======== THE RECORDS ========
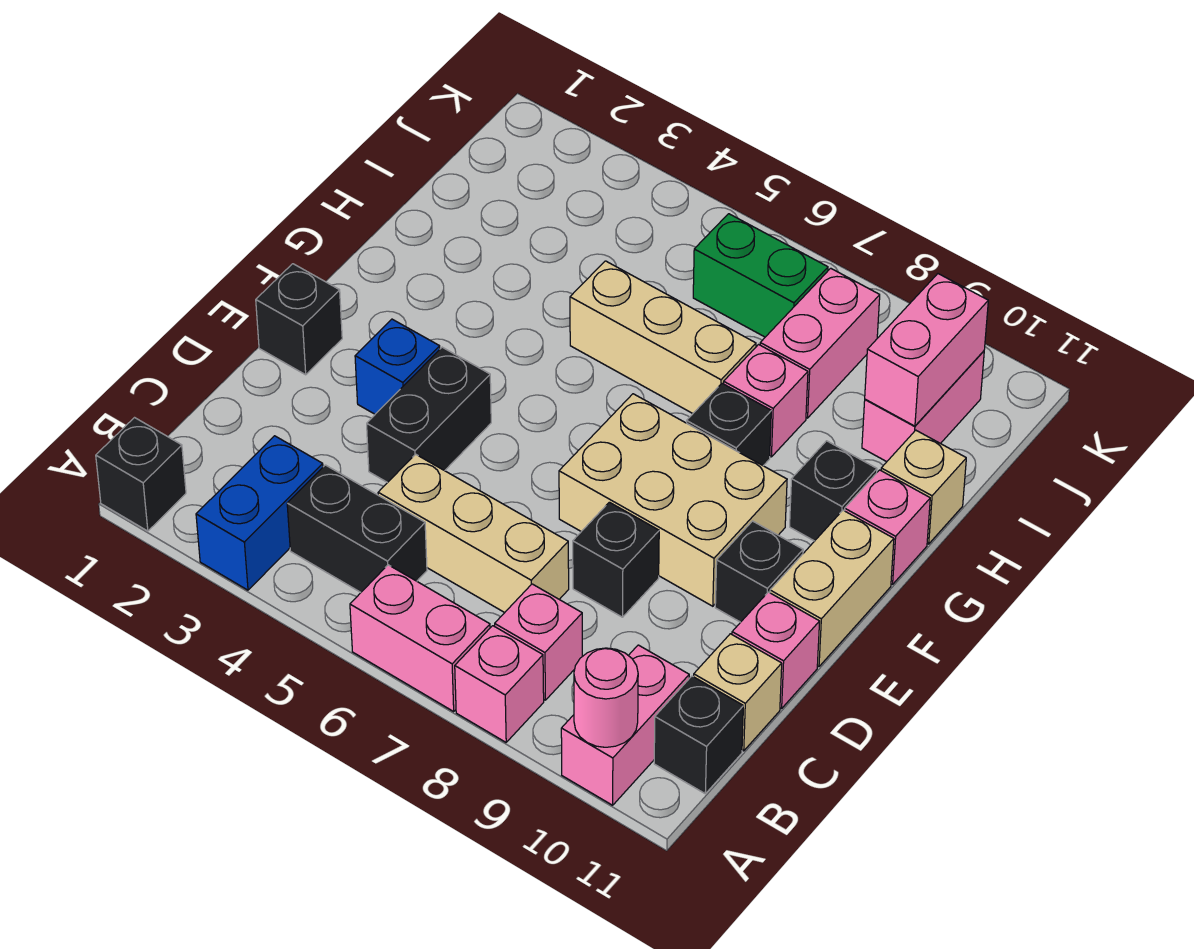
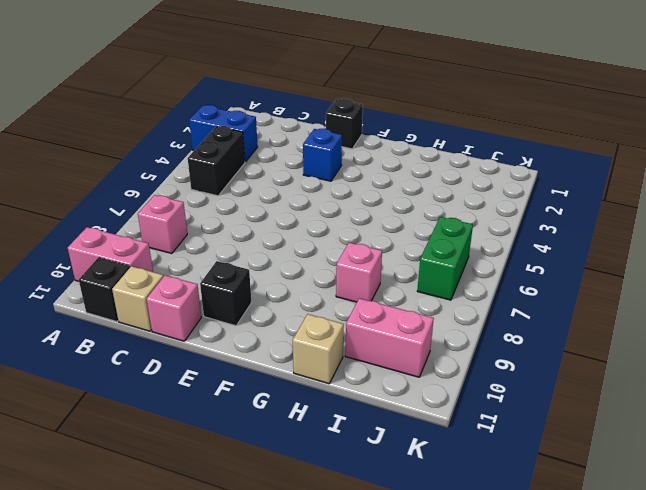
none -> black 1x1 brick [96,418,186,531]
none -> pink 1x2 brick [350,565,490,711]
none -> pink 1x1 brick [455,626,544,742]

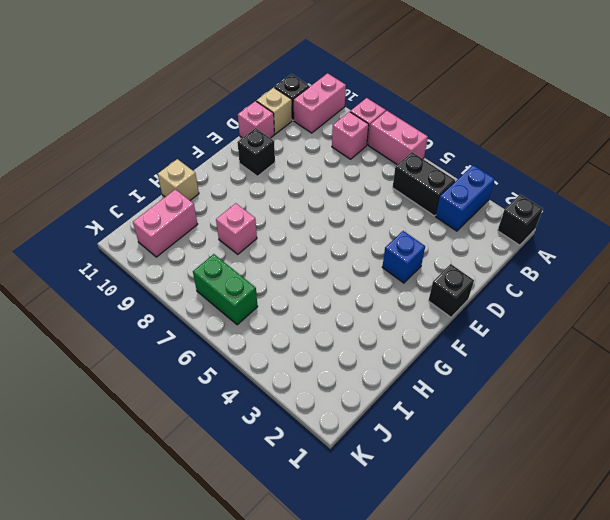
none -> tan 1x3 brick [378,454,569,613]
none -> black 1x2 brick [367,347,491,483]
none -> black 1x1 brick [573,502,659,617]

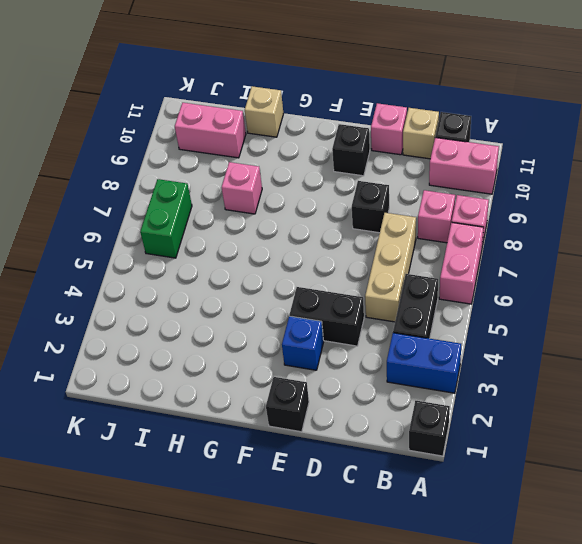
none -> tan 2x3 brick [559,394,787,606]
none -> tan 1x2 brick [770,510,894,667]
none -> black 1x1 brick [687,383,771,466]

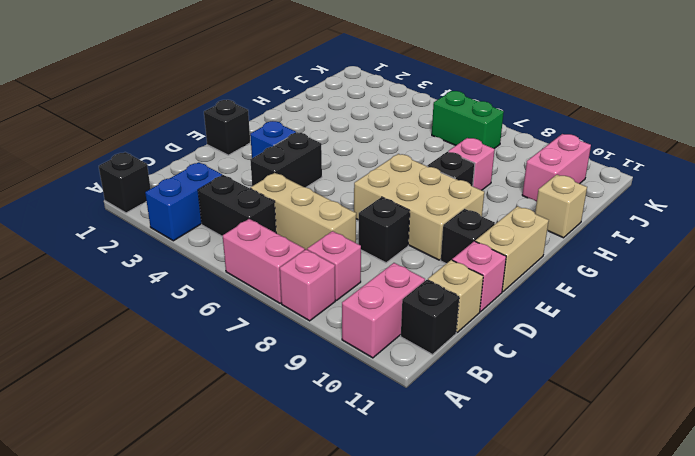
none -> black 1x1 brick [790,441,877,541]
none -> pink 1x1 brick [845,470,930,584]
none -> tan 1x3 brick [570,261,756,413]

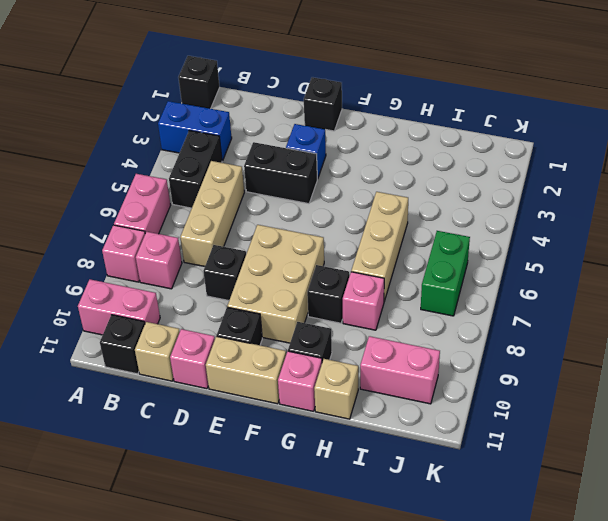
none -> pink 1x2 brick [760,268,880,418]
none -> pink 1x1 round brick [574,648,638,747]
none -> pink 1x2 brick [865,274,988,426]

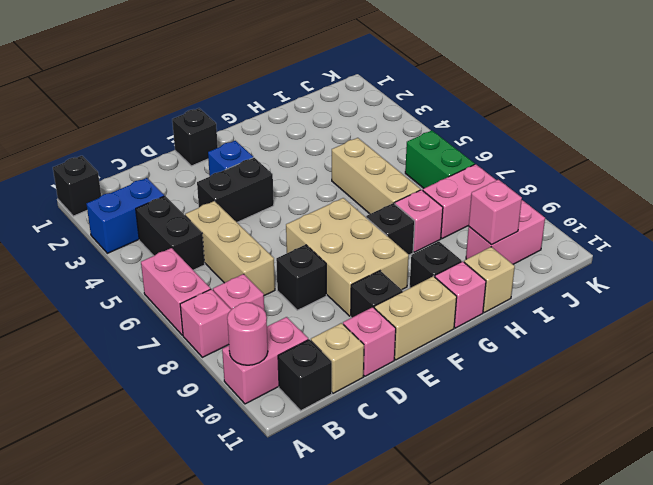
pink 1x1 brick [469,180,522,244] -> pink 1x2 brick [865,274,988,426]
========
### WORK ORDER:
Output exactly the lines from the one that has "none -> pink 1x1 round" through the end of the data. Do not include pictures.

### YOUR RESPONSE:
none -> pink 1x1 round brick [574,648,638,747]
none -> pink 1x2 brick [865,274,988,426]

pink 1x1 brick [469,180,522,244] -> pink 1x2 brick [865,274,988,426]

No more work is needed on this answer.